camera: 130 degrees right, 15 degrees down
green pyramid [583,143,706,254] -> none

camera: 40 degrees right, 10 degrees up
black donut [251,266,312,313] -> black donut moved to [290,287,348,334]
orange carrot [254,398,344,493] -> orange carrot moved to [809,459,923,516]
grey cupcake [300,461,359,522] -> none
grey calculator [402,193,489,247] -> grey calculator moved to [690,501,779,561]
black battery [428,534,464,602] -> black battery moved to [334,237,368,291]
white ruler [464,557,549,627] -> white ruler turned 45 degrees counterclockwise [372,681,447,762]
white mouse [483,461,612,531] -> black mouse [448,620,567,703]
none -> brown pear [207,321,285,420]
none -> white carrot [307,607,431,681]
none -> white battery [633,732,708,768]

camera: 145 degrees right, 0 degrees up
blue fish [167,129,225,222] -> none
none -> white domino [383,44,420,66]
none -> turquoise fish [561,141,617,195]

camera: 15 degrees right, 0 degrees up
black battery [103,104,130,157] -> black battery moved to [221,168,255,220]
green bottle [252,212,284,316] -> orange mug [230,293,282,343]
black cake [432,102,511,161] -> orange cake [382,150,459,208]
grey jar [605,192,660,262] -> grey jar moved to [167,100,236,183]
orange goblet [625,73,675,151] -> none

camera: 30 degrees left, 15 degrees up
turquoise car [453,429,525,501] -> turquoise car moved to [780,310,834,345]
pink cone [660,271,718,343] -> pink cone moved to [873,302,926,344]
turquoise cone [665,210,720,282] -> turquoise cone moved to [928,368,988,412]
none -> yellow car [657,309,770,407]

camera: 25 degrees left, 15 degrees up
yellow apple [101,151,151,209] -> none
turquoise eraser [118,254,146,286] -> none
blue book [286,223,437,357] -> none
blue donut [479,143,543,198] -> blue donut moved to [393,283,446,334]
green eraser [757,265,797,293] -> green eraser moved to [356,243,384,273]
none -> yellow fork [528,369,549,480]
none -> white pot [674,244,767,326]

◆ **PROBLEM DETAILS**
Reproduce each of the records word for word.

◆ **WRITTEN RESPONSE**
camera: 130 degrees right, 15 degrees down
green pyramid [583,143,706,254] -> none

camera: 40 degrees right, 10 degrees up
black donut [251,266,312,313] -> black donut moved to [290,287,348,334]
orange carrot [254,398,344,493] -> orange carrot moved to [809,459,923,516]
grey cupcake [300,461,359,522] -> none
grey calculator [402,193,489,247] -> grey calculator moved to [690,501,779,561]
black battery [428,534,464,602] -> black battery moved to [334,237,368,291]
white ruler [464,557,549,627] -> white ruler turned 45 degrees counterclockwise [372,681,447,762]
white mouse [483,461,612,531] -> black mouse [448,620,567,703]
none -> brown pear [207,321,285,420]
none -> white carrot [307,607,431,681]
none -> white battery [633,732,708,768]

camera: 145 degrees right, 0 degrees up
blue fish [167,129,225,222] -> none
none -> white domino [383,44,420,66]
none -> turquoise fish [561,141,617,195]

camera: 15 degrees right, 0 degrees up
black battery [103,104,130,157] -> black battery moved to [221,168,255,220]
green bottle [252,212,284,316] -> orange mug [230,293,282,343]
black cake [432,102,511,161] -> orange cake [382,150,459,208]
grey jar [605,192,660,262] -> grey jar moved to [167,100,236,183]
orange goblet [625,73,675,151] -> none

camera: 30 degrees left, 15 degrees up
turquoise car [453,429,525,501] -> turquoise car moved to [780,310,834,345]
pink cone [660,271,718,343] -> pink cone moved to [873,302,926,344]
turquoise cone [665,210,720,282] -> turquoise cone moved to [928,368,988,412]
none -> yellow car [657,309,770,407]

camera: 25 degrees left, 15 degrees up
yellow apple [101,151,151,209] -> none
turquoise eraser [118,254,146,286] -> none
blue book [286,223,437,357] -> none
blue donut [479,143,543,198] -> blue donut moved to [393,283,446,334]
green eraser [757,265,797,293] -> green eraser moved to [356,243,384,273]
none -> yellow fork [528,369,549,480]
none -> white pot [674,244,767,326]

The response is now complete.